- Try it
Reproduce exactly, and nothing but, the lines between the one with "(161, 308) = (250, 256): brown" and the end of the entries, both ends included.

- Dataset
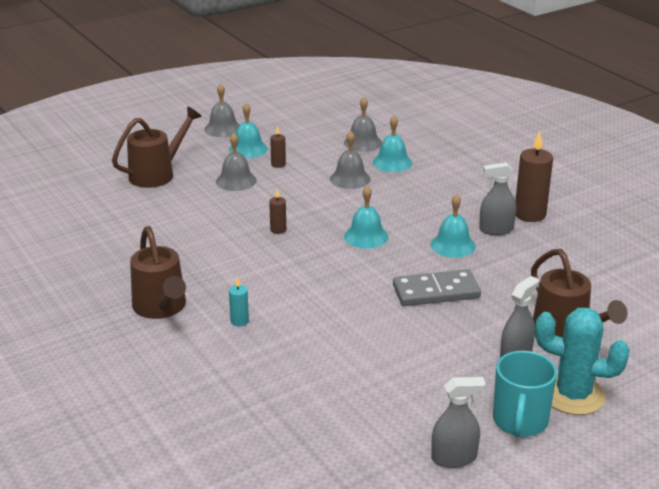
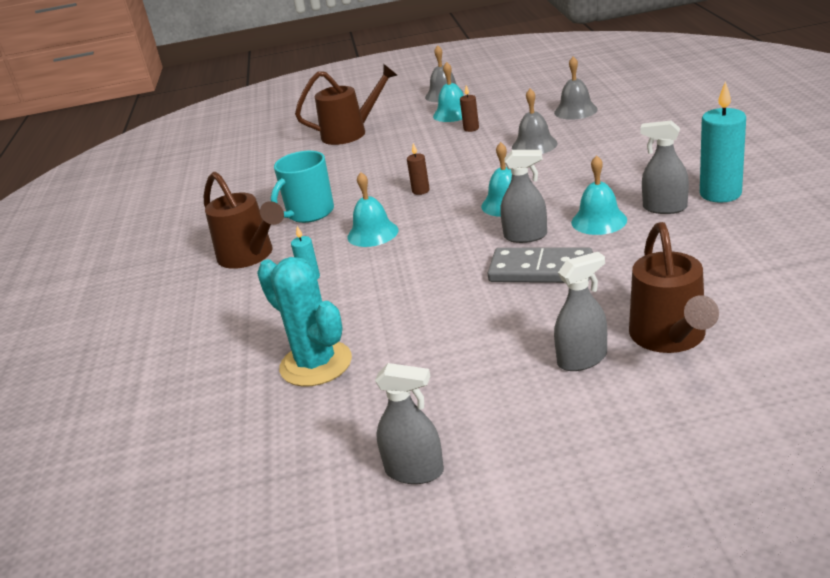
camera: 30 degrees right, 0 degrees up
(161, 308) = (250, 256): brown watering can -> brown watering can turned 45 degrees counterclockwise
(236, 181) = (417, 142): grey bell -> none
(392, 162) = (593, 131): turquoise bell -> turquoise bell (372, 233)
(403, 264) = (525, 236): none -> grey spray bottle
(520, 421) = (530, 441): turquoise mug -> turquoise mug (309, 213)
(530, 214) = (720, 194): brown candle -> turquoise candle
(573, 395) = (625, 420): turquoise cactus -> turquoise cactus (316, 364)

- Response to this exercise
(161, 308) = (250, 256): brown watering can -> brown watering can turned 45 degrees counterclockwise
(236, 181) = (417, 142): grey bell -> none
(392, 162) = (593, 131): turquoise bell -> turquoise bell (372, 233)
(403, 264) = (525, 236): none -> grey spray bottle
(520, 421) = (530, 441): turquoise mug -> turquoise mug (309, 213)
(530, 214) = (720, 194): brown candle -> turquoise candle
(573, 395) = (625, 420): turquoise cactus -> turquoise cactus (316, 364)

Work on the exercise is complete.